— What is required —
Reproduce the records from the line containing "gray rectangle at (567, 29): moved 3 px up" through the line containing "green diamond at", both lines included, and leave out the pictures.

— Records for the exercise —
[Start]
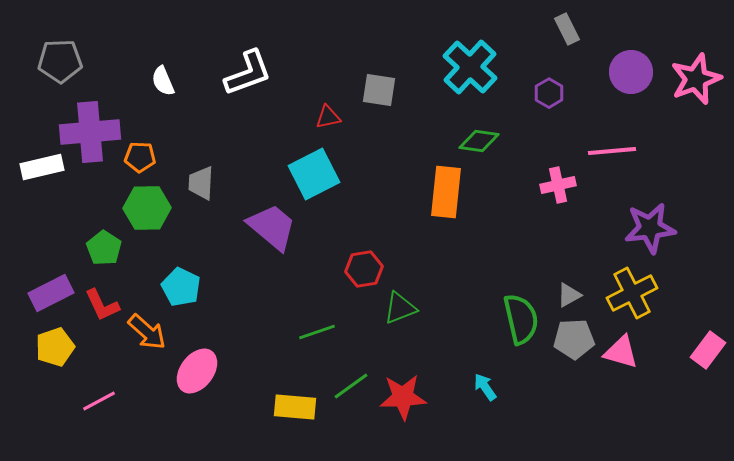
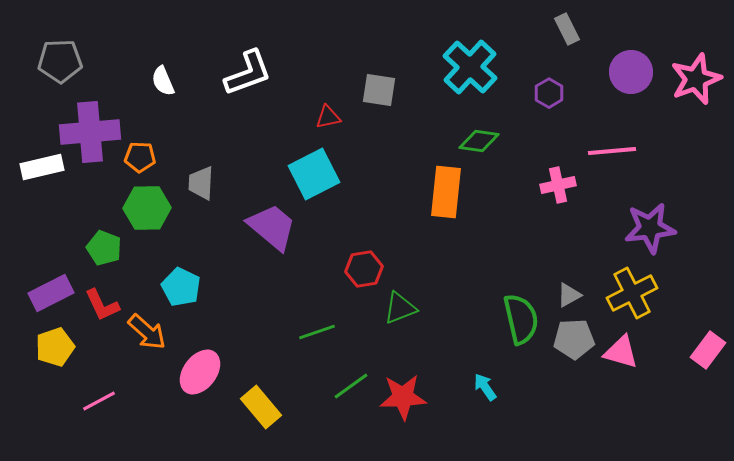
green pentagon at (104, 248): rotated 12 degrees counterclockwise
pink ellipse at (197, 371): moved 3 px right, 1 px down
yellow rectangle at (295, 407): moved 34 px left; rotated 45 degrees clockwise
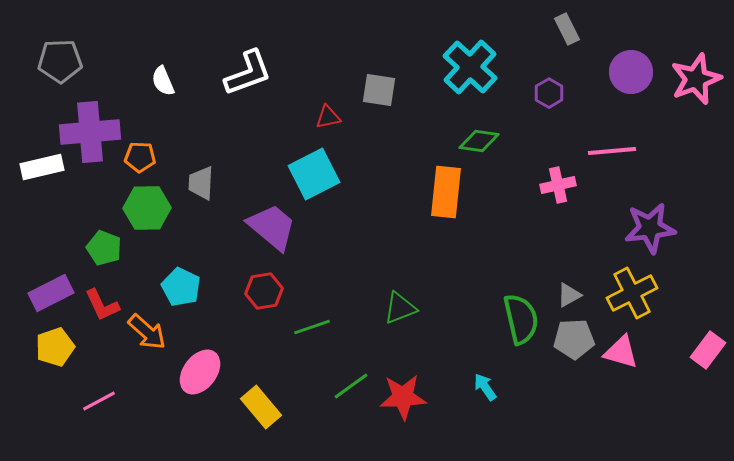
red hexagon at (364, 269): moved 100 px left, 22 px down
green line at (317, 332): moved 5 px left, 5 px up
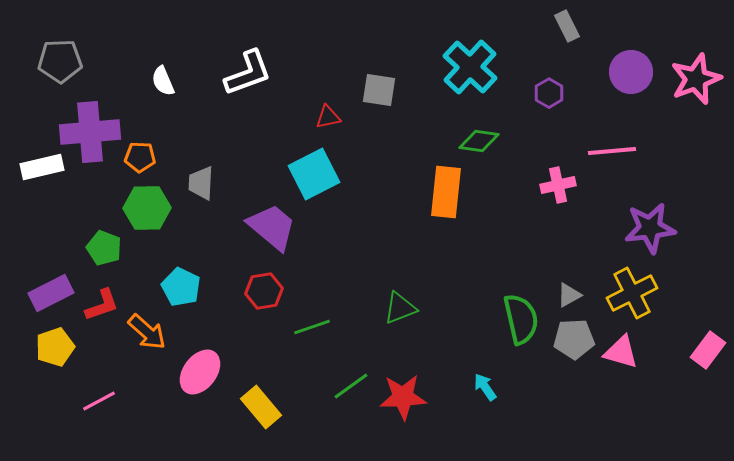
gray rectangle at (567, 29): moved 3 px up
red L-shape at (102, 305): rotated 84 degrees counterclockwise
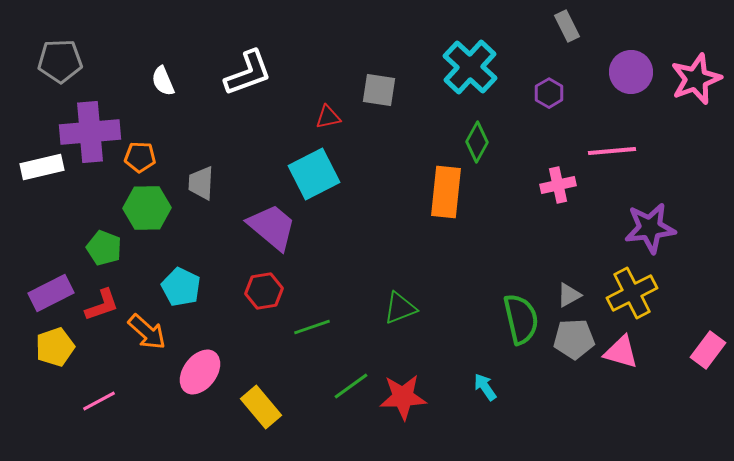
green diamond at (479, 141): moved 2 px left, 1 px down; rotated 69 degrees counterclockwise
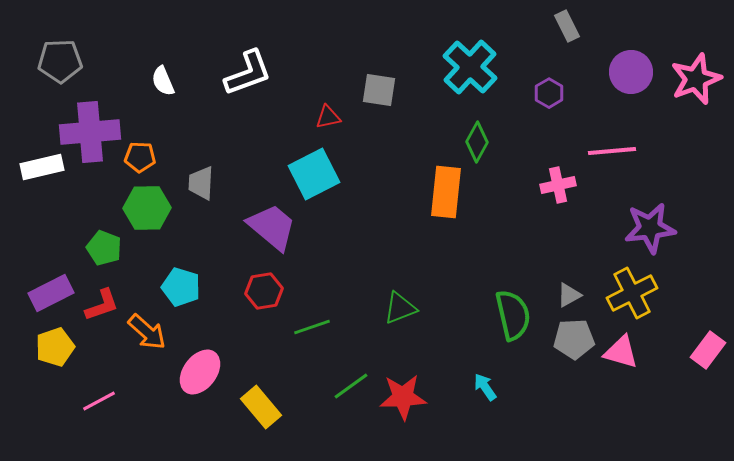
cyan pentagon at (181, 287): rotated 9 degrees counterclockwise
green semicircle at (521, 319): moved 8 px left, 4 px up
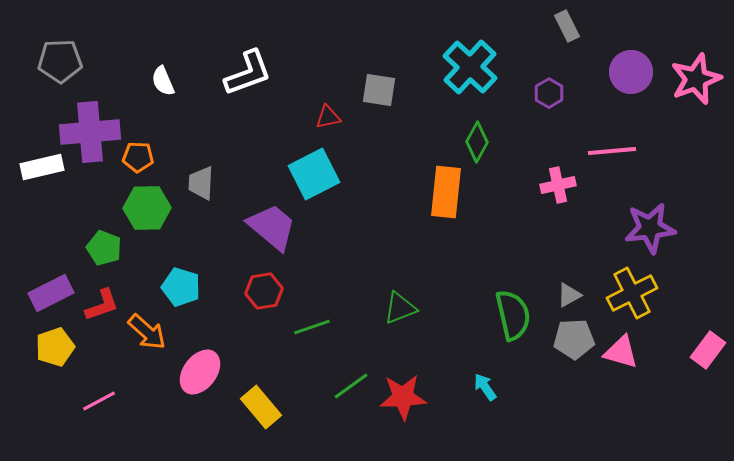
orange pentagon at (140, 157): moved 2 px left
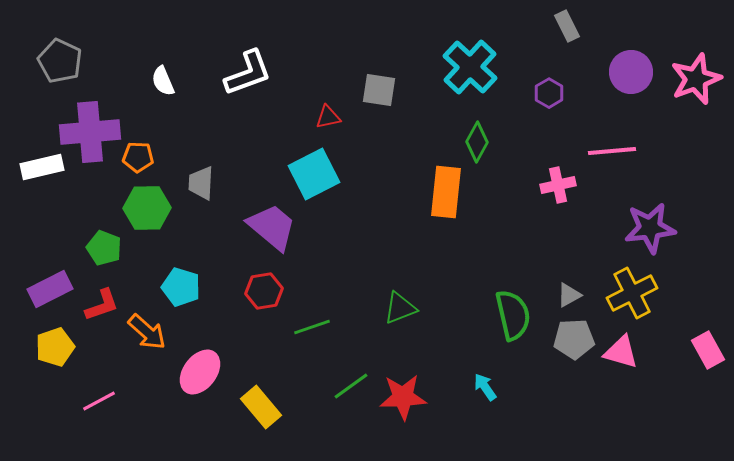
gray pentagon at (60, 61): rotated 27 degrees clockwise
purple rectangle at (51, 293): moved 1 px left, 4 px up
pink rectangle at (708, 350): rotated 66 degrees counterclockwise
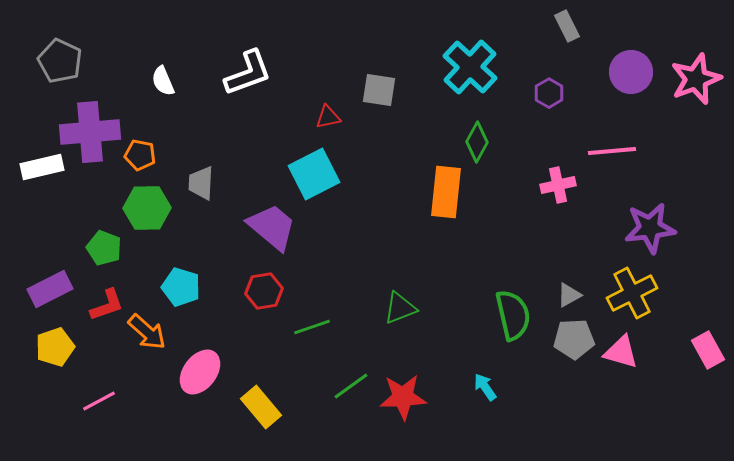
orange pentagon at (138, 157): moved 2 px right, 2 px up; rotated 8 degrees clockwise
red L-shape at (102, 305): moved 5 px right
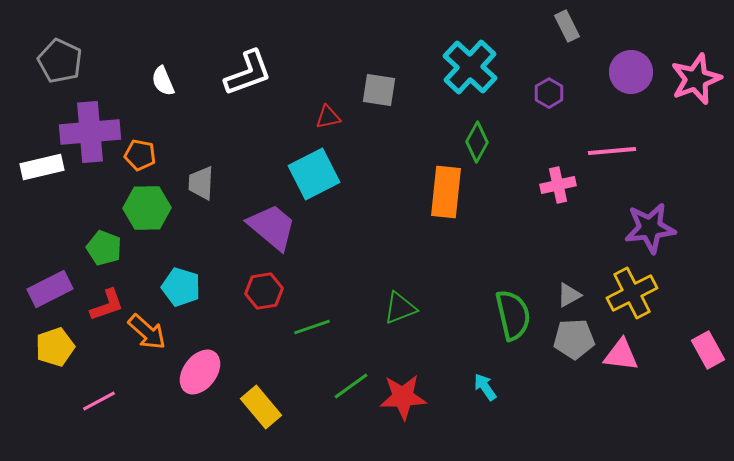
pink triangle at (621, 352): moved 3 px down; rotated 9 degrees counterclockwise
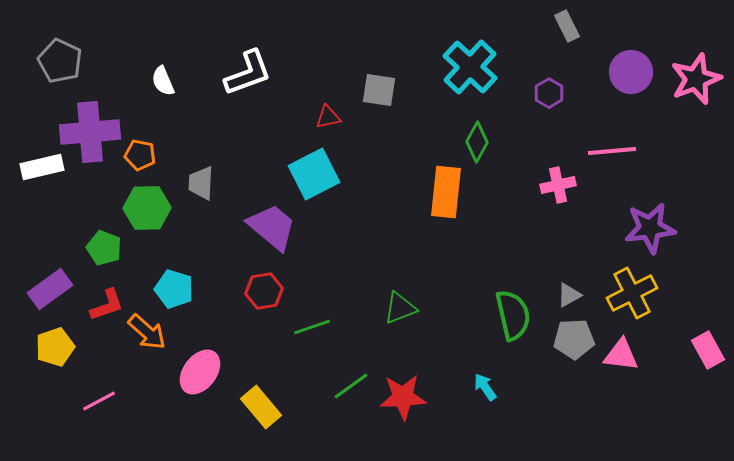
cyan pentagon at (181, 287): moved 7 px left, 2 px down
purple rectangle at (50, 289): rotated 9 degrees counterclockwise
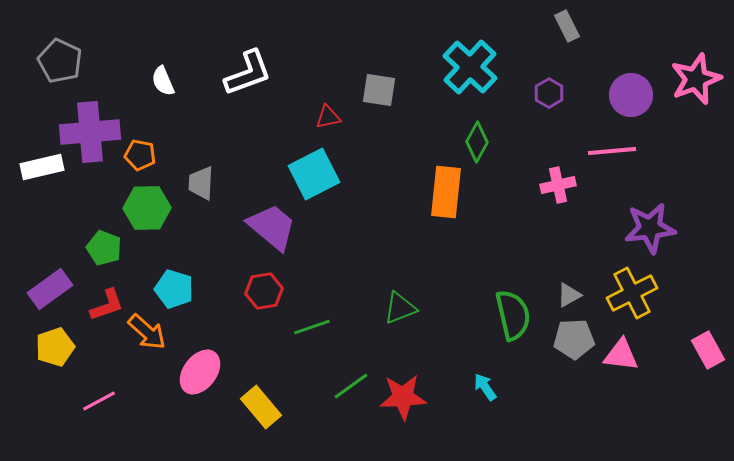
purple circle at (631, 72): moved 23 px down
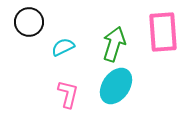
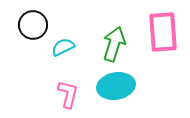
black circle: moved 4 px right, 3 px down
cyan ellipse: rotated 45 degrees clockwise
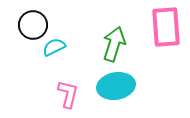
pink rectangle: moved 3 px right, 5 px up
cyan semicircle: moved 9 px left
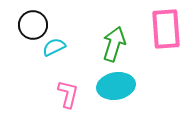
pink rectangle: moved 2 px down
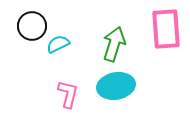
black circle: moved 1 px left, 1 px down
cyan semicircle: moved 4 px right, 3 px up
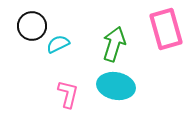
pink rectangle: rotated 12 degrees counterclockwise
cyan ellipse: rotated 21 degrees clockwise
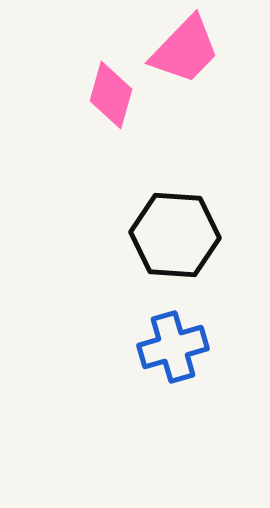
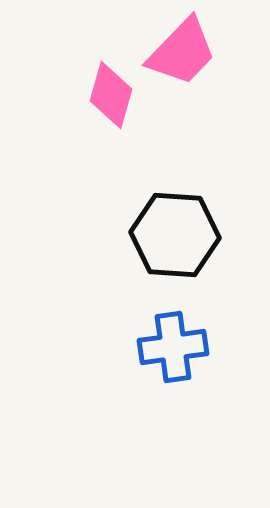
pink trapezoid: moved 3 px left, 2 px down
blue cross: rotated 8 degrees clockwise
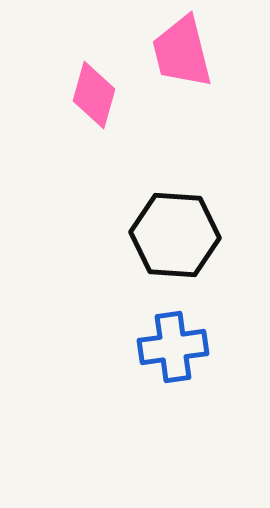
pink trapezoid: rotated 122 degrees clockwise
pink diamond: moved 17 px left
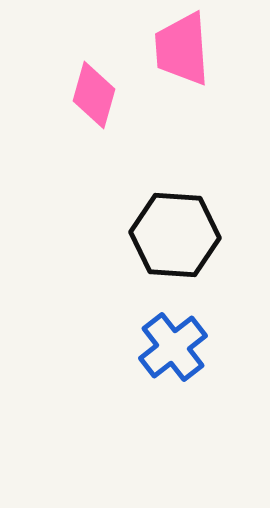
pink trapezoid: moved 3 px up; rotated 10 degrees clockwise
blue cross: rotated 30 degrees counterclockwise
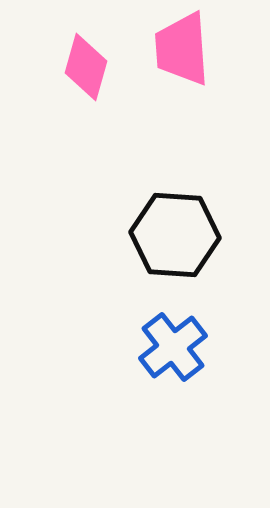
pink diamond: moved 8 px left, 28 px up
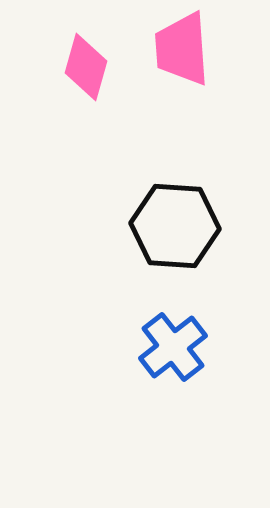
black hexagon: moved 9 px up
[End]
— Completed task —
gray rectangle at (567, 29): moved 3 px up
red L-shape at (102, 305): rotated 84 degrees counterclockwise
green diamond at (479, 141): moved 2 px left, 1 px down; rotated 69 degrees counterclockwise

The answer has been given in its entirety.